• **Data for the task**
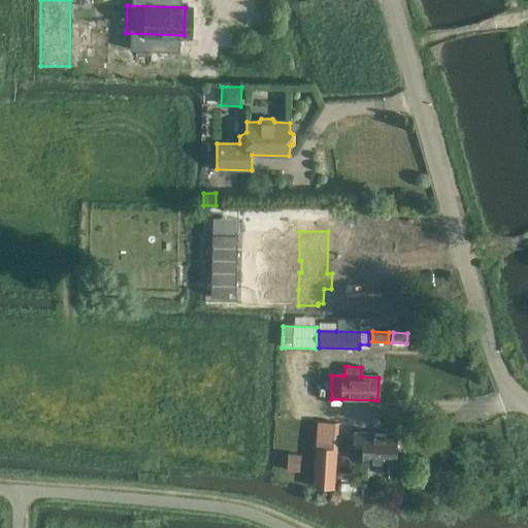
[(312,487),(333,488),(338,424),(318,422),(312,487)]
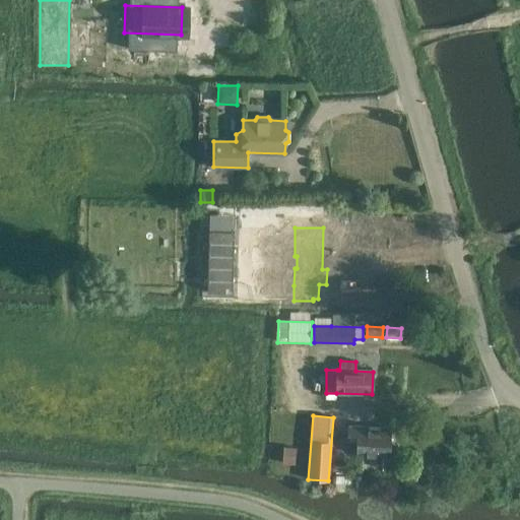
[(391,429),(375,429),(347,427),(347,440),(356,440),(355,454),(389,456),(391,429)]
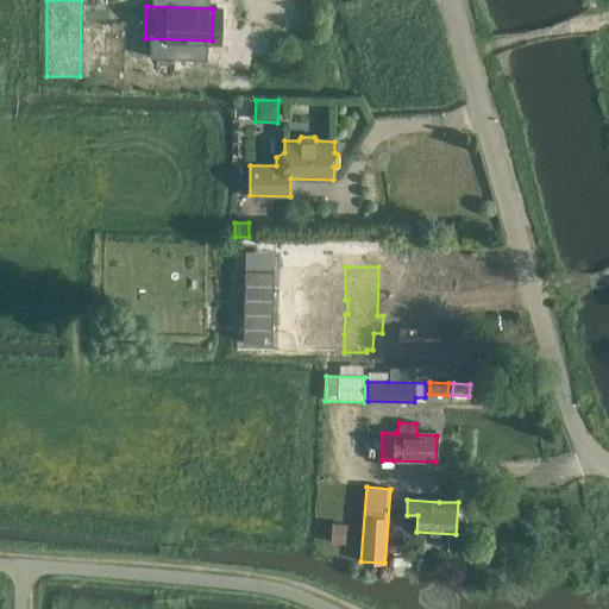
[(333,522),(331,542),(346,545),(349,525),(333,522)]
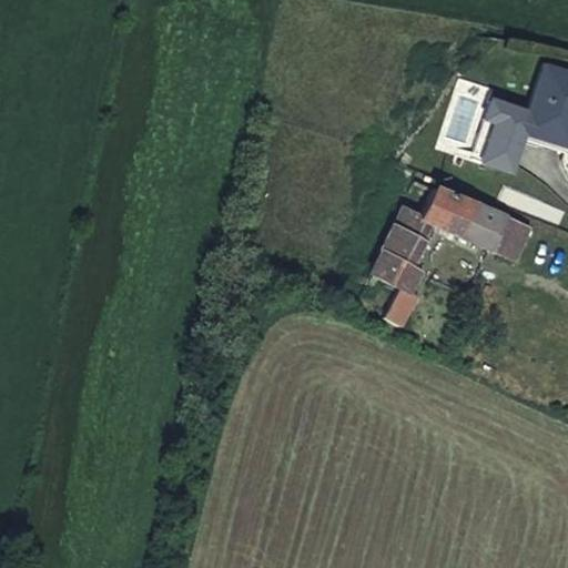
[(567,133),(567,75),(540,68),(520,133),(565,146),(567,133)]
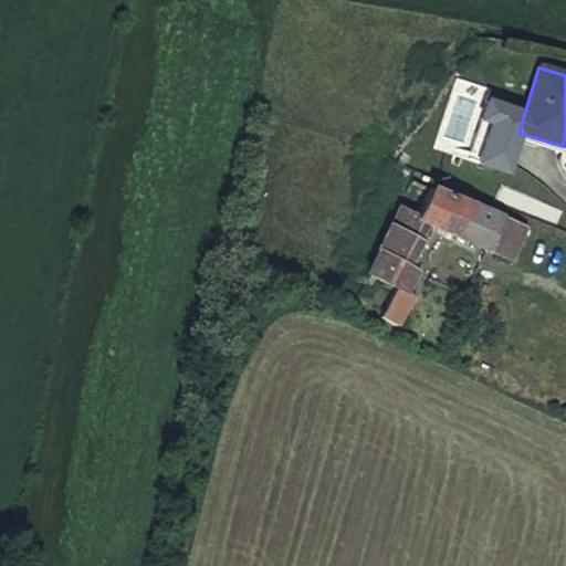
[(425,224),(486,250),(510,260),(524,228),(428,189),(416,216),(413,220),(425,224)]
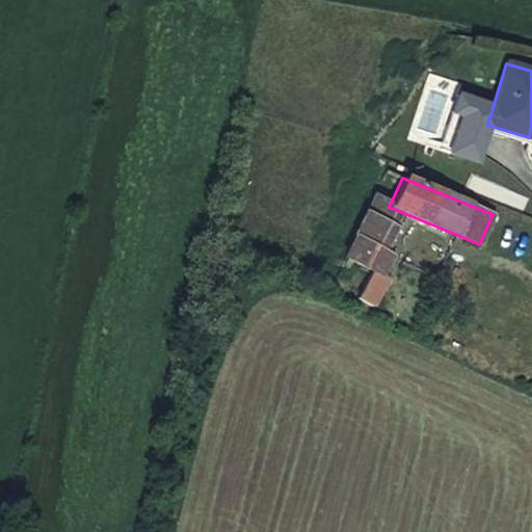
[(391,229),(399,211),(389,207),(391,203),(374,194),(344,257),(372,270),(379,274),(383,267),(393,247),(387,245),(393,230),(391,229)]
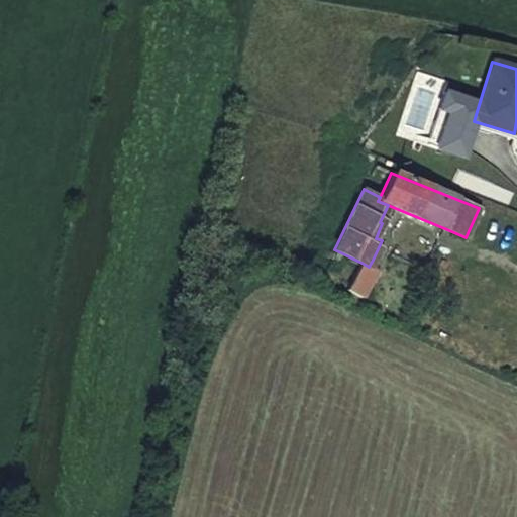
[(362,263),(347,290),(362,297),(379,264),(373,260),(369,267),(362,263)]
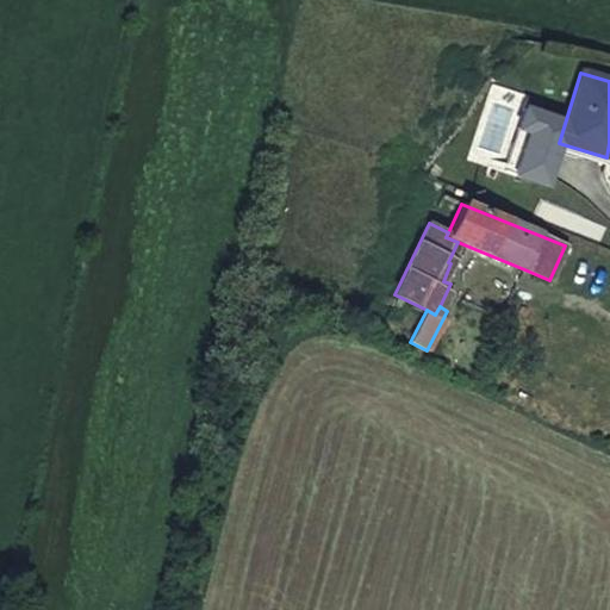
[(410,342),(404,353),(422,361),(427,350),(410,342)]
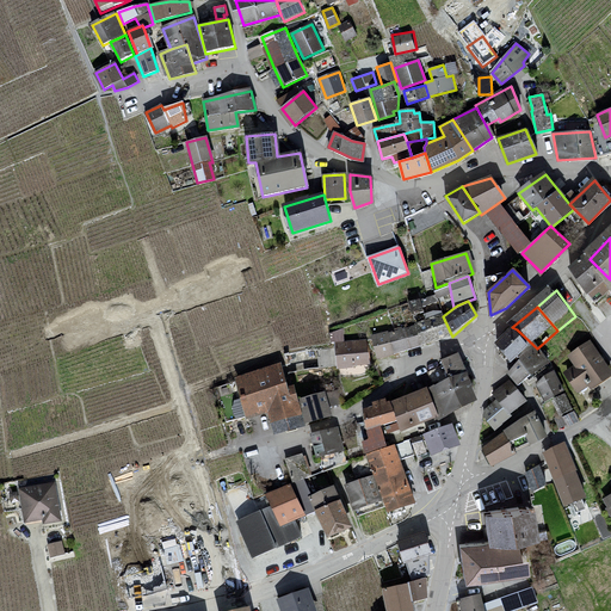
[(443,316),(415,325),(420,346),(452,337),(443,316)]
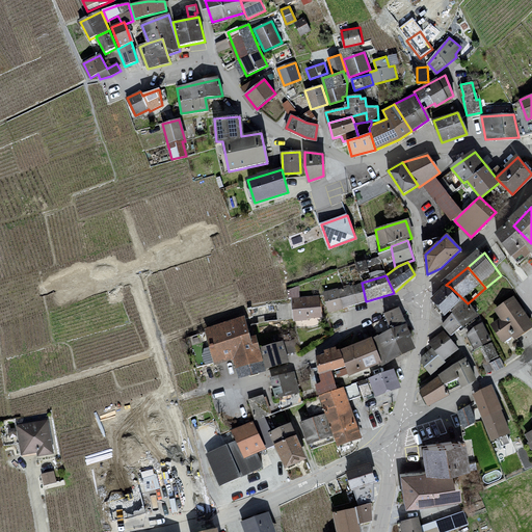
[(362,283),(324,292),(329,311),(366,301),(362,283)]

• **What needs to be done**
Leave every picture out and write out, word for word, the lines from the one that contains "[(567,133),(567,75),(540,68),(520,133),(565,146),(567,133)]" through the last line of the records.

• **Solved exercise**
[(567,133),(567,75),(540,68),(520,133),(565,146),(567,133)]
[(425,224),(486,250),(510,260),(524,228),(428,189),(416,216),(413,220),(425,224)]
[(391,229),(399,211),(389,207),(391,203),(374,194),(344,257),(372,270),(379,274),(383,267),(393,247),(387,245),(393,230),(391,229)]
[(362,263),(347,290),(362,297),(379,264),(373,260),(369,267),(362,263)]
[(410,342),(404,353),(422,361),(427,350),(410,342)]
[(443,316),(415,325),(420,346),(452,337),(443,316)]
[(362,283),(324,292),(329,311),(366,301),(362,283)]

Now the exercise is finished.